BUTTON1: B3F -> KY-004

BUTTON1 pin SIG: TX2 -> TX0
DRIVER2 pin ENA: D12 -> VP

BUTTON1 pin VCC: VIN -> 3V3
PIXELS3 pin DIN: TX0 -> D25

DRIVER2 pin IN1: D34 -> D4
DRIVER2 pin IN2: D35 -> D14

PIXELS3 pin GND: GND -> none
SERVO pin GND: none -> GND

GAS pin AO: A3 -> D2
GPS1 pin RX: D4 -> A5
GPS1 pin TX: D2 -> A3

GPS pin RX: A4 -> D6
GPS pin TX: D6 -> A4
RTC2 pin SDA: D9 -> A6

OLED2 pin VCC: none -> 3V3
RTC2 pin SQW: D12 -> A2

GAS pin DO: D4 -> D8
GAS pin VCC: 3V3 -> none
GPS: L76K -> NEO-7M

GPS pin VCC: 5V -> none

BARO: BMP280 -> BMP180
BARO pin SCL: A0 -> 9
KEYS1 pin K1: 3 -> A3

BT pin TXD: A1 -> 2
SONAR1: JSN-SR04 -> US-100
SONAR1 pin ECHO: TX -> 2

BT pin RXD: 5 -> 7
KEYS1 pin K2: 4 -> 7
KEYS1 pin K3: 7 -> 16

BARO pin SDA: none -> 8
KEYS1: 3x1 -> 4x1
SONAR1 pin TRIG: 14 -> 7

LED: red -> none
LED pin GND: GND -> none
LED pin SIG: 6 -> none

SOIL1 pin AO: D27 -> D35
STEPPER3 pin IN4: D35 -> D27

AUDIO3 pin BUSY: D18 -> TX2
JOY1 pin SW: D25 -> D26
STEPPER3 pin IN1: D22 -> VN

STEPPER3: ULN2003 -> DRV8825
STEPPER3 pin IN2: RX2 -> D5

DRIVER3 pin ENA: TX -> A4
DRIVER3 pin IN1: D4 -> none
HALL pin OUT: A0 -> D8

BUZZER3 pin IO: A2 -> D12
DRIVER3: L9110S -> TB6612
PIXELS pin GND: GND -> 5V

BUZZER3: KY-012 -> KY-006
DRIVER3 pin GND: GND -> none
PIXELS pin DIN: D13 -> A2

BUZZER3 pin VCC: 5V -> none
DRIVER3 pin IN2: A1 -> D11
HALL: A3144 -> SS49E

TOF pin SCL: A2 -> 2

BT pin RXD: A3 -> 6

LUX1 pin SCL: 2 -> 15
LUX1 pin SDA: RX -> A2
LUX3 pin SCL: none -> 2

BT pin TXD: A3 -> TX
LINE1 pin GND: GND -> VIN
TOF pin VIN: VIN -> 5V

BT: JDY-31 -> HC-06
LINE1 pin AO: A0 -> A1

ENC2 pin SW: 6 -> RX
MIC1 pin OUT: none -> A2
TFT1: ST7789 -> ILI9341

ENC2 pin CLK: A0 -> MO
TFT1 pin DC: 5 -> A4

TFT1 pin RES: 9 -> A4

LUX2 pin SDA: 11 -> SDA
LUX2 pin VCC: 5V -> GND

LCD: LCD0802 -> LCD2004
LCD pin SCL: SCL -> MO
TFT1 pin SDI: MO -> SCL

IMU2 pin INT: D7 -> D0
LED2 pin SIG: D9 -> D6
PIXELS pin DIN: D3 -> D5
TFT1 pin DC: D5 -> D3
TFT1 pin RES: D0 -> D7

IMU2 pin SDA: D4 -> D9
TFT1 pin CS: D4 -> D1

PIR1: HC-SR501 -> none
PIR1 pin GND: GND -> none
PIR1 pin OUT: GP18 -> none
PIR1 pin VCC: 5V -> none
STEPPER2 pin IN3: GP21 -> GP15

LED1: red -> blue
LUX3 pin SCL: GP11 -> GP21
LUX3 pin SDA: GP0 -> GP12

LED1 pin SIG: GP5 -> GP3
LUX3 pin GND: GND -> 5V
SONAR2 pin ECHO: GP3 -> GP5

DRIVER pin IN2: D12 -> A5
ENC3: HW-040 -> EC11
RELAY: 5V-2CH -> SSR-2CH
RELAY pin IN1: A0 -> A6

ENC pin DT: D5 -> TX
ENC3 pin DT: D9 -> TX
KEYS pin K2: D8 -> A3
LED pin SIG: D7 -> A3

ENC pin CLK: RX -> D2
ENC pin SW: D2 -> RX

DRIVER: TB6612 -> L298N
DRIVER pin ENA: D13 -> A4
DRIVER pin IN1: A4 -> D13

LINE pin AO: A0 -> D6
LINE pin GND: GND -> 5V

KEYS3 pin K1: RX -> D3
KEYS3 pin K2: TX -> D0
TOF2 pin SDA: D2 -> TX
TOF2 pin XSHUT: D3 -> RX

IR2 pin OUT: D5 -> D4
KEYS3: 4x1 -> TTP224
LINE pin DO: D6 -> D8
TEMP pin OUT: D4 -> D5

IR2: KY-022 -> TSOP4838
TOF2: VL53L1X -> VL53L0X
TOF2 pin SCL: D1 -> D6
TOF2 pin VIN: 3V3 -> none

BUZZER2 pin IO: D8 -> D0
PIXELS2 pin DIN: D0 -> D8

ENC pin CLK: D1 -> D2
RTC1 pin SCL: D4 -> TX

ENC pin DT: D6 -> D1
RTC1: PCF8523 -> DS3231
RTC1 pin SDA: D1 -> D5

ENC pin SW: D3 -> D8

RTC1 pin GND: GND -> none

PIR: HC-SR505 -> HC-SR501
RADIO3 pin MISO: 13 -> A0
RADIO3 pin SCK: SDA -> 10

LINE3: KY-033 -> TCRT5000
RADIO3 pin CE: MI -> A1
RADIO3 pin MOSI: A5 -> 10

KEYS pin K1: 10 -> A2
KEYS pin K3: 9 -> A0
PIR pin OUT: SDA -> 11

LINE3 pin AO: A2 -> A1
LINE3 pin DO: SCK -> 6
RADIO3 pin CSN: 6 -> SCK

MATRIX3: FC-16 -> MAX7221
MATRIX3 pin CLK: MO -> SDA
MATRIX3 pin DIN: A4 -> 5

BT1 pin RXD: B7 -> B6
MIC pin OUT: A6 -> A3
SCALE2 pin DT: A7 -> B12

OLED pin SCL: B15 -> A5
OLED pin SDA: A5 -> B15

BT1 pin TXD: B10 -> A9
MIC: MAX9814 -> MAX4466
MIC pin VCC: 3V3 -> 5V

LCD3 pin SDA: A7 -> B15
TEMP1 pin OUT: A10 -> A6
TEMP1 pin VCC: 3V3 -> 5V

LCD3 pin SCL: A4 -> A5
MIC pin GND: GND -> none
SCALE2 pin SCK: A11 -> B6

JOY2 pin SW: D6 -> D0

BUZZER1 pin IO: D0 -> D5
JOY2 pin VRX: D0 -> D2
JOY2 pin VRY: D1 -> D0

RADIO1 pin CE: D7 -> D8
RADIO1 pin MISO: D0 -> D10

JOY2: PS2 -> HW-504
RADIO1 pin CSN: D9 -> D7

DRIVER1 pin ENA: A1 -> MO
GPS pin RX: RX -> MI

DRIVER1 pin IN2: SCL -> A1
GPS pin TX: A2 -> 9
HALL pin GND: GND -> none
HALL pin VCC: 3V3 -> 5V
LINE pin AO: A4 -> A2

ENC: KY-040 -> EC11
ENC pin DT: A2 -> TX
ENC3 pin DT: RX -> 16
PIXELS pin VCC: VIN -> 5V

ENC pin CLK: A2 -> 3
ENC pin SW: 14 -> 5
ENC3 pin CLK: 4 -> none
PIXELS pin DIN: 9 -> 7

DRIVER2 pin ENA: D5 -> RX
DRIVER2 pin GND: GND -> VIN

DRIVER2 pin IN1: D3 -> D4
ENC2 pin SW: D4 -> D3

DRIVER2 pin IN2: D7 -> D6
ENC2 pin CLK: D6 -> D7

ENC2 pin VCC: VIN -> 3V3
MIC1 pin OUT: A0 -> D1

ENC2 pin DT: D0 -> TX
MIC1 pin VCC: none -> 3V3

+ + + + + + +

Where the listing above reaches the line that contains "LINE pin DO: D6 -> D8", start retyping, and finish with the line that contains "MIC: MAX9814 -> MAX4466"; reproduce those lines exactly and no others.

# COMPLETED EXERCISE:
LINE pin DO: D6 -> D8
TEMP pin OUT: D4 -> D5

IR2: KY-022 -> TSOP4838
TOF2: VL53L1X -> VL53L0X
TOF2 pin SCL: D1 -> D6
TOF2 pin VIN: 3V3 -> none

BUZZER2 pin IO: D8 -> D0
PIXELS2 pin DIN: D0 -> D8

ENC pin CLK: D1 -> D2
RTC1 pin SCL: D4 -> TX

ENC pin DT: D6 -> D1
RTC1: PCF8523 -> DS3231
RTC1 pin SDA: D1 -> D5

ENC pin SW: D3 -> D8

RTC1 pin GND: GND -> none

PIR: HC-SR505 -> HC-SR501
RADIO3 pin MISO: 13 -> A0
RADIO3 pin SCK: SDA -> 10

LINE3: KY-033 -> TCRT5000
RADIO3 pin CE: MI -> A1
RADIO3 pin MOSI: A5 -> 10

KEYS pin K1: 10 -> A2
KEYS pin K3: 9 -> A0
PIR pin OUT: SDA -> 11

LINE3 pin AO: A2 -> A1
LINE3 pin DO: SCK -> 6
RADIO3 pin CSN: 6 -> SCK

MATRIX3: FC-16 -> MAX7221
MATRIX3 pin CLK: MO -> SDA
MATRIX3 pin DIN: A4 -> 5

BT1 pin RXD: B7 -> B6
MIC pin OUT: A6 -> A3
SCALE2 pin DT: A7 -> B12

OLED pin SCL: B15 -> A5
OLED pin SDA: A5 -> B15

BT1 pin TXD: B10 -> A9
MIC: MAX9814 -> MAX4466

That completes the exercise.